» EXERCISE DIRECTIONS
Look at the data below and print exactly the lines from its first line through the line with "pink triangle: (117, 188)"; the pictures stay out of the copy.

Content starts

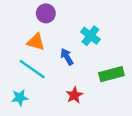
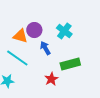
purple circle: (46, 13) -> (34, 30), moved
green rectangle: (111, 74) -> (70, 64), moved

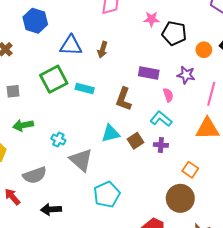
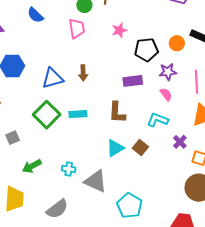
black pentagon: (174, 33) -> (146, 50), moved
pink semicircle: (168, 95) -> (166, 94), moved
purple cross: (161, 145) -> (180, 142), moved, turned -32

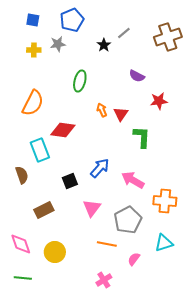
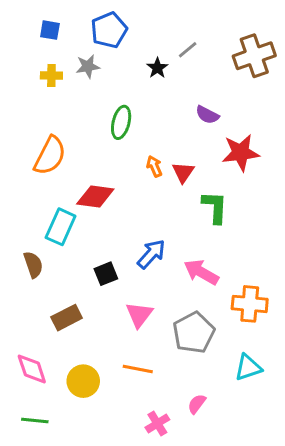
red star: (159, 101) -> (241, 153), size x1.4
cyan rectangle: (40, 150) -> (61, 227), turned 45
orange line: (107, 244) -> (138, 369), moved
pink semicircle: (134, 259) -> (197, 404), moved

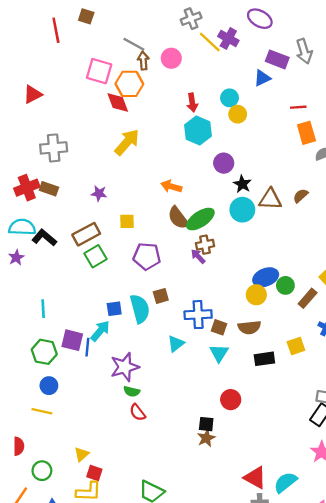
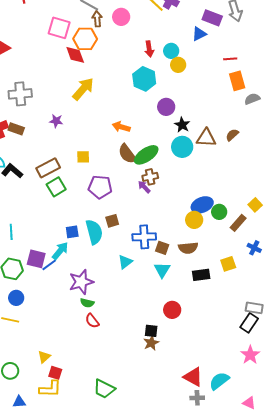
red arrow: (192, 103) -> (149, 49), moved
purple star: (99, 193) -> (56, 121), moved
blue line: (87, 347) -> (49, 265), turned 49

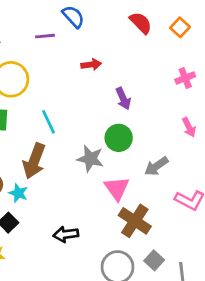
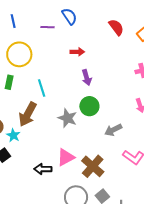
purple arrow: (123, 99) -> (87, 77), moved
pink triangle: (117, 188) -> (66, 157), moved, turned 30

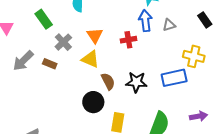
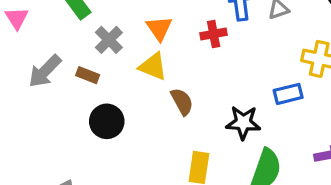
blue rectangle: (174, 78) -> (288, 94), size x0.7
black star: (136, 82) -> (243, 123), moved
black circle: (93, 102) -> (107, 121), moved

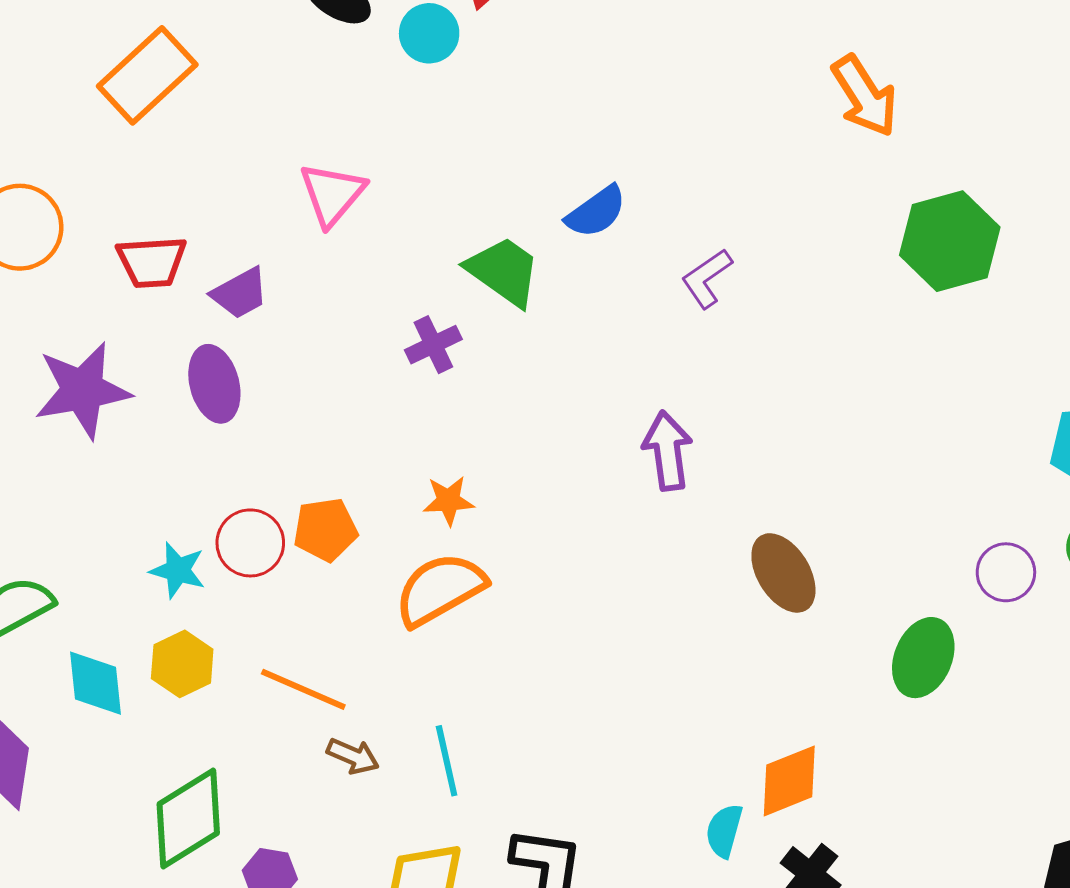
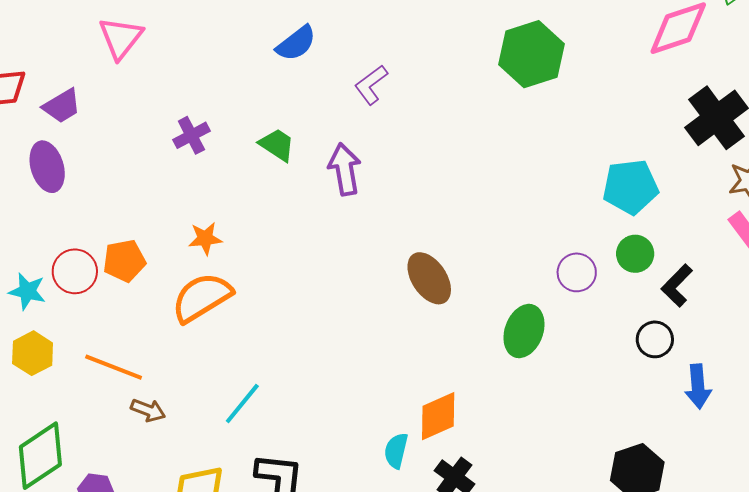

Content ends

» REPLY TO THE TASK
purple circle: (46, 13) -> (34, 30), moved
green rectangle: (111, 74) -> (70, 64), moved

black pentagon: (174, 33) -> (146, 50), moved
pink semicircle: (168, 95) -> (166, 94), moved
purple cross: (161, 145) -> (180, 142), moved, turned -32

red star: (159, 101) -> (241, 153), size x1.4
cyan rectangle: (40, 150) -> (61, 227), turned 45
orange line: (107, 244) -> (138, 369), moved
pink semicircle: (134, 259) -> (197, 404), moved

red arrow: (192, 103) -> (149, 49), moved
purple star: (99, 193) -> (56, 121), moved
blue line: (87, 347) -> (49, 265), turned 49

purple arrow: (123, 99) -> (87, 77), moved
pink triangle: (117, 188) -> (66, 157), moved, turned 30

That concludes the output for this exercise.